#### Task details:
Quote the material below word for word, starting at the line that contains "atlas (650, 965)" and stopping after the line that contains "decade is located at coordinates (231, 722).".

(Location data for elements and text)

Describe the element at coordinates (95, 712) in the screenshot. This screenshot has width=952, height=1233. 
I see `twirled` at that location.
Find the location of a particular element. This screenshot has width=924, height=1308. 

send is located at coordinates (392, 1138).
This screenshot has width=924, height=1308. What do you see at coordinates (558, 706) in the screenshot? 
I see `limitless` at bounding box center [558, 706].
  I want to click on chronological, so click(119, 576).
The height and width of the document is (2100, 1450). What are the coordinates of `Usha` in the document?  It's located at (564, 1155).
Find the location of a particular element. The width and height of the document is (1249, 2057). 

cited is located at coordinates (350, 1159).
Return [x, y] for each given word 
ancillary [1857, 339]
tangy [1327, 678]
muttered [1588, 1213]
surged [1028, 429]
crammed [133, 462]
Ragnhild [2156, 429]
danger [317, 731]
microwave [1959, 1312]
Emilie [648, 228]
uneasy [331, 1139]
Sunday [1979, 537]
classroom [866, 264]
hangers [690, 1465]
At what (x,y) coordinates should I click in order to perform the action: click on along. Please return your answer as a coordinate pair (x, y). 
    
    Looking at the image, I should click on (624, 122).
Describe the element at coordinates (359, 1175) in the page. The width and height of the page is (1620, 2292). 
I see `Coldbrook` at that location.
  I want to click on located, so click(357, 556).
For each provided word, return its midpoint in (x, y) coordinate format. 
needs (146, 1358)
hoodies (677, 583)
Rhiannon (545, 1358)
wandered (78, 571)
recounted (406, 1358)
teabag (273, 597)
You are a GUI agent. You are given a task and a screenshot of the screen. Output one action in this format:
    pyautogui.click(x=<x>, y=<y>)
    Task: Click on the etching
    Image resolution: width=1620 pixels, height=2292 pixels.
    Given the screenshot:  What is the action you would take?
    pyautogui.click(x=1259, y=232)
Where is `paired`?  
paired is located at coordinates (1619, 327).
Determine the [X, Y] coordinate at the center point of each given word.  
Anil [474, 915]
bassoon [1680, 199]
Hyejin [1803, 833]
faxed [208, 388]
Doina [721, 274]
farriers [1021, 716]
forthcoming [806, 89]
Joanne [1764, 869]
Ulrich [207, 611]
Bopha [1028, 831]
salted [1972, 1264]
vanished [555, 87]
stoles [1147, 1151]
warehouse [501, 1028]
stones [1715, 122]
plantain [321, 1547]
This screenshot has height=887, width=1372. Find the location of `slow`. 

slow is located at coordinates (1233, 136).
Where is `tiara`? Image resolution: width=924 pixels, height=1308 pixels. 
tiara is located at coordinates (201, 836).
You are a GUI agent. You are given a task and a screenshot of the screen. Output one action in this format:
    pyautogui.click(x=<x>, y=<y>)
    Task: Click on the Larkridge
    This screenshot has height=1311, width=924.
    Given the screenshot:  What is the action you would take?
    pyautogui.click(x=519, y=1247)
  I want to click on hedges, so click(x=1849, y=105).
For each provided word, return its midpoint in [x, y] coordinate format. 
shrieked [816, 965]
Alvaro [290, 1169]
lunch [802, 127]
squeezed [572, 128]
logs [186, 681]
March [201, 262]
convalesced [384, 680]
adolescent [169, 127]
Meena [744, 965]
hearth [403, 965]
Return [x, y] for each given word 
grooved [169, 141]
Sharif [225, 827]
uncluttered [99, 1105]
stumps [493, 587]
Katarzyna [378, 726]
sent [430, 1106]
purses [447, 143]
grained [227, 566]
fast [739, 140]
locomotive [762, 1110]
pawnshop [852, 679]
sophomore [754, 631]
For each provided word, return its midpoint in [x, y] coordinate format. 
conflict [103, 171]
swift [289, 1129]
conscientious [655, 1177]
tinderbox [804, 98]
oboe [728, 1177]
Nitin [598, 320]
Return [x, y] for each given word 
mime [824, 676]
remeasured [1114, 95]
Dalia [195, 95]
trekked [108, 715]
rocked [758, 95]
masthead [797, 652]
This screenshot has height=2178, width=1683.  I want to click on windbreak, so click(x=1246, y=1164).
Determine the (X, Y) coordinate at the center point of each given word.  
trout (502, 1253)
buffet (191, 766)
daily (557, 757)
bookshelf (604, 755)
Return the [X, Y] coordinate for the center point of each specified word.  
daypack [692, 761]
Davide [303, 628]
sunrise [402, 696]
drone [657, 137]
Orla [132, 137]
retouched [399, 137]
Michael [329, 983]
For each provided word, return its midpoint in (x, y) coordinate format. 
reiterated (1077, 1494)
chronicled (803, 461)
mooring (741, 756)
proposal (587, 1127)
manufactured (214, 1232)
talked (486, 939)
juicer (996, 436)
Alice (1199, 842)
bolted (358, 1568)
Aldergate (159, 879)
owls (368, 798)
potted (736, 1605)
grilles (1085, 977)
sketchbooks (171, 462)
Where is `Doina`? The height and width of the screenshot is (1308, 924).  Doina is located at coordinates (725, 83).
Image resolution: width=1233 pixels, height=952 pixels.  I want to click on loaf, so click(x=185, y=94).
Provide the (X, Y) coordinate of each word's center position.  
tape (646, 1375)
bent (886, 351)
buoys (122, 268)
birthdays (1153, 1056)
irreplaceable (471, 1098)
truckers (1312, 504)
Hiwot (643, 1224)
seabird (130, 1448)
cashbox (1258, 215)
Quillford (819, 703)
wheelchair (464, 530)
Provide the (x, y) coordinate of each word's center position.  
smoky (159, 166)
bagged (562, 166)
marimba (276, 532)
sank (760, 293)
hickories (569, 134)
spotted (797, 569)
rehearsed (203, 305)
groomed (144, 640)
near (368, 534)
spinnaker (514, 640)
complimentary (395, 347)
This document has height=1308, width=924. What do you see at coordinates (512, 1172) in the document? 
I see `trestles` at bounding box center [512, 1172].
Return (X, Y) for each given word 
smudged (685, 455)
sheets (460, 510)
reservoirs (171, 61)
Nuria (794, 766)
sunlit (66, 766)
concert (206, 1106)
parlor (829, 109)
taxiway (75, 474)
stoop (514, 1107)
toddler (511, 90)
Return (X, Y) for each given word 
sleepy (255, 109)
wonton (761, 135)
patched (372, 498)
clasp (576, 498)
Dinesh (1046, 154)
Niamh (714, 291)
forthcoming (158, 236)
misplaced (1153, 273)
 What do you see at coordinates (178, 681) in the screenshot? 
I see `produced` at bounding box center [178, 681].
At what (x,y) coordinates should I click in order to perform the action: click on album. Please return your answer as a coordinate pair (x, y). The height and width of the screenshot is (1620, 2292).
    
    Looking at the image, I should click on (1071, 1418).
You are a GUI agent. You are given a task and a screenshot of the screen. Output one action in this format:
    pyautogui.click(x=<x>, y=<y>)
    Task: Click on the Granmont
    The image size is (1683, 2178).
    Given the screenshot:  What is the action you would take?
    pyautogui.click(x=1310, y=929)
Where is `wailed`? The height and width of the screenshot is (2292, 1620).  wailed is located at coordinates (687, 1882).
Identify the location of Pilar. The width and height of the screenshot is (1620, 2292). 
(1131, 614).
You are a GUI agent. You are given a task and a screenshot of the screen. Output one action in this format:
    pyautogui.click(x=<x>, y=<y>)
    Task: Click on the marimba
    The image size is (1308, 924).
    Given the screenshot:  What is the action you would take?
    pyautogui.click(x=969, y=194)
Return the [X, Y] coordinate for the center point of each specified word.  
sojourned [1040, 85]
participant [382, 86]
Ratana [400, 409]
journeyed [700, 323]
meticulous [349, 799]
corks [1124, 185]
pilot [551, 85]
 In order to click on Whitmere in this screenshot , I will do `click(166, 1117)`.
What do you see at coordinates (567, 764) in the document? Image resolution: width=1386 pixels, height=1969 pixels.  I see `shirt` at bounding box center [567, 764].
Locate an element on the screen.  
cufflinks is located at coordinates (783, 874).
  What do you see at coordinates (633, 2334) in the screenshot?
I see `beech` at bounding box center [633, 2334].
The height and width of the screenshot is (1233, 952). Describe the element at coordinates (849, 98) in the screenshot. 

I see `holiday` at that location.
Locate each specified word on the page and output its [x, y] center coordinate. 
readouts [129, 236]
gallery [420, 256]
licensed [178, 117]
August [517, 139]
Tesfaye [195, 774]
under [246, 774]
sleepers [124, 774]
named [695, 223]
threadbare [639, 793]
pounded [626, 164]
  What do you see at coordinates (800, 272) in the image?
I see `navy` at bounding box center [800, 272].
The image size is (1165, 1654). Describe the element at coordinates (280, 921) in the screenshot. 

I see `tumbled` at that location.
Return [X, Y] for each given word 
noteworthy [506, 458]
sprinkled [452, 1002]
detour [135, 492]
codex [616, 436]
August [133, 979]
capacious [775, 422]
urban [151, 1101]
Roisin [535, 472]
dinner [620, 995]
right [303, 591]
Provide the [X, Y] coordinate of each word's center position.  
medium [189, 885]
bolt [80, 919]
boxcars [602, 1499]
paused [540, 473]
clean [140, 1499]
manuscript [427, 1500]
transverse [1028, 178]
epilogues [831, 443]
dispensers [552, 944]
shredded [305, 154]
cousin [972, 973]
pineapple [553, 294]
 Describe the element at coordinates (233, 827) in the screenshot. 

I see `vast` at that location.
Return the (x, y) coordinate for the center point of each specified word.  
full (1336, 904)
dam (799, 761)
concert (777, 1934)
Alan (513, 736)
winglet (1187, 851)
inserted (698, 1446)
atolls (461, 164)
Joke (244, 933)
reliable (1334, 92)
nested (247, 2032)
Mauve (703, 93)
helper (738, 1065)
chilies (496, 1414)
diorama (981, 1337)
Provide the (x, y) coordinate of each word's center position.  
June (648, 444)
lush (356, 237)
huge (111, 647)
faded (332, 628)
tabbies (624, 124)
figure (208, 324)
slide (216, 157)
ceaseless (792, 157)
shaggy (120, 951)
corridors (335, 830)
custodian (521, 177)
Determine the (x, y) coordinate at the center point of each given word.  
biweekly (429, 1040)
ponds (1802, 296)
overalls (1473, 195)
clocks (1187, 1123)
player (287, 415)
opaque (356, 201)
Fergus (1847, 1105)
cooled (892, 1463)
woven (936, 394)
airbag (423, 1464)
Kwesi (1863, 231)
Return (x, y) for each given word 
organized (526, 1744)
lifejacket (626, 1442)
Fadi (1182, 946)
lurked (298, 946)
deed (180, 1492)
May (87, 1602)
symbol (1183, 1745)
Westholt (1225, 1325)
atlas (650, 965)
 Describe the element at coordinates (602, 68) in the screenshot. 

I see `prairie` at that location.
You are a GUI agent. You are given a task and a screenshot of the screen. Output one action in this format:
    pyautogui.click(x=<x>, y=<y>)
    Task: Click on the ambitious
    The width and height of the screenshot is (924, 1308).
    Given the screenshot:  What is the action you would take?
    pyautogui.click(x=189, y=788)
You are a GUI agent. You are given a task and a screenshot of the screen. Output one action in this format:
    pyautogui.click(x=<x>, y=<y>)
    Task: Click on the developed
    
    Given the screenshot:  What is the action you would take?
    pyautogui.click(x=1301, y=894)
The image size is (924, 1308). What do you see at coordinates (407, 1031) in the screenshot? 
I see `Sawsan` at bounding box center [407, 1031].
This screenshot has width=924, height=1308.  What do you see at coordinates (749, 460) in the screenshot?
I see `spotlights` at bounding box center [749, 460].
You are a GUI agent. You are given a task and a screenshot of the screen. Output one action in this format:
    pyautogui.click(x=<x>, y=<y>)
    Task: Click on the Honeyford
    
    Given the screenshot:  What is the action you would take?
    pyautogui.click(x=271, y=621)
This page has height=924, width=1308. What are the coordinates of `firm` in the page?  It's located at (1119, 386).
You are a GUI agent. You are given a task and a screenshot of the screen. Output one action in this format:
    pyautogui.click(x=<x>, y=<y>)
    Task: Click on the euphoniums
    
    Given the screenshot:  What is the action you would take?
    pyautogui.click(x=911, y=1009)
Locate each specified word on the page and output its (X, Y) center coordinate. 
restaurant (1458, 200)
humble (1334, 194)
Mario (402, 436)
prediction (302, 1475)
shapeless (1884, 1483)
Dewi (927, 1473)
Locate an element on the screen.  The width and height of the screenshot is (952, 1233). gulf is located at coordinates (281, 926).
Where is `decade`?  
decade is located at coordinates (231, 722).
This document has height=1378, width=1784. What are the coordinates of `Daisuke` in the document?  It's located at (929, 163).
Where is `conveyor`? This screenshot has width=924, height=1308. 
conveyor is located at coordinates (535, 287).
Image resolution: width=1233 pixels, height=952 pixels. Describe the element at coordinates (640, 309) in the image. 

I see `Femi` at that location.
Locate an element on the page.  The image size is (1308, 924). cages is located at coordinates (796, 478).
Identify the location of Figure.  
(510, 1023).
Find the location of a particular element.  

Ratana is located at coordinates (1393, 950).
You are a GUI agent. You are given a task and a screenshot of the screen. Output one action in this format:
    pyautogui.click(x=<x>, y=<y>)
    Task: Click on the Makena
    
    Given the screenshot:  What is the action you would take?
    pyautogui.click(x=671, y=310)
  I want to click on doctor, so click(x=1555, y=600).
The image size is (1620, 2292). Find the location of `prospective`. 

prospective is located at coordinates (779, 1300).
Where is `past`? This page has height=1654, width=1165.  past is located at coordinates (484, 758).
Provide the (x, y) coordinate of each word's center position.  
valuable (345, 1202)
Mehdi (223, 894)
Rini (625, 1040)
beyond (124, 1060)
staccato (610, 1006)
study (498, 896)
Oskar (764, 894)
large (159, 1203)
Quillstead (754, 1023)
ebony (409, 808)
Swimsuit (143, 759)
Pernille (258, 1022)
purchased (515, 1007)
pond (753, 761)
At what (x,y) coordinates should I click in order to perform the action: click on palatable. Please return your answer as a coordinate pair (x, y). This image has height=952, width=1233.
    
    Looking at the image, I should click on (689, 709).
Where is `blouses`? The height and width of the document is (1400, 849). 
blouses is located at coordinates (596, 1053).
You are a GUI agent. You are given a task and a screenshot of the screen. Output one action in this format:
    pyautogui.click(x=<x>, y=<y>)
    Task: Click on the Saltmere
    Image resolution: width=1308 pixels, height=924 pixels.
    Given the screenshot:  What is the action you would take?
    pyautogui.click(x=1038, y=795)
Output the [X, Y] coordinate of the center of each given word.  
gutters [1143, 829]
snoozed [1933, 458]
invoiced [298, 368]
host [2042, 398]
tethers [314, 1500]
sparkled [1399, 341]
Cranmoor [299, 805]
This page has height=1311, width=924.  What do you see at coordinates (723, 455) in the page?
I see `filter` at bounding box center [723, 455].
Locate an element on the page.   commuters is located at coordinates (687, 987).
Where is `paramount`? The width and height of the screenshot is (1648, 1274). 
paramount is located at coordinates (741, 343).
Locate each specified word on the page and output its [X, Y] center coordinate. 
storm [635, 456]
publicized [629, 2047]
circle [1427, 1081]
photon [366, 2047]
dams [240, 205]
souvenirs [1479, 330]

#### Response to this exercise:
atlas (650, 965)
 Describe the element at coordinates (602, 68) in the screenshot. 

I see `prairie` at that location.
You are a GUI agent. You are given a task and a screenshot of the screen. Output one action in this format:
    pyautogui.click(x=<x>, y=<y>)
    Task: Click on the ambitious
    The width and height of the screenshot is (924, 1308).
    Given the screenshot:  What is the action you would take?
    pyautogui.click(x=189, y=788)
You are a GUI agent. You are given a task and a screenshot of the screen. Output one action in this format:
    pyautogui.click(x=<x>, y=<y>)
    Task: Click on the developed
    
    Given the screenshot:  What is the action you would take?
    pyautogui.click(x=1301, y=894)
The image size is (924, 1308). What do you see at coordinates (407, 1031) in the screenshot? 
I see `Sawsan` at bounding box center [407, 1031].
This screenshot has width=924, height=1308.  What do you see at coordinates (749, 460) in the screenshot?
I see `spotlights` at bounding box center [749, 460].
You are a GUI agent. You are given a task and a screenshot of the screen. Output one action in this format:
    pyautogui.click(x=<x>, y=<y>)
    Task: Click on the Honeyford
    
    Given the screenshot:  What is the action you would take?
    pyautogui.click(x=271, y=621)
This page has height=924, width=1308. What are the coordinates of `firm` in the page?  It's located at (1119, 386).
You are a GUI agent. You are given a task and a screenshot of the screen. Output one action in this format:
    pyautogui.click(x=<x>, y=<y>)
    Task: Click on the euphoniums
    
    Given the screenshot:  What is the action you would take?
    pyautogui.click(x=911, y=1009)
Locate each specified word on the page and output its (X, Y) center coordinate. 
restaurant (1458, 200)
humble (1334, 194)
Mario (402, 436)
prediction (302, 1475)
shapeless (1884, 1483)
Dewi (927, 1473)
Locate an element on the screen.  The width and height of the screenshot is (952, 1233). gulf is located at coordinates (281, 926).
Where is `decade`?  
decade is located at coordinates (231, 722).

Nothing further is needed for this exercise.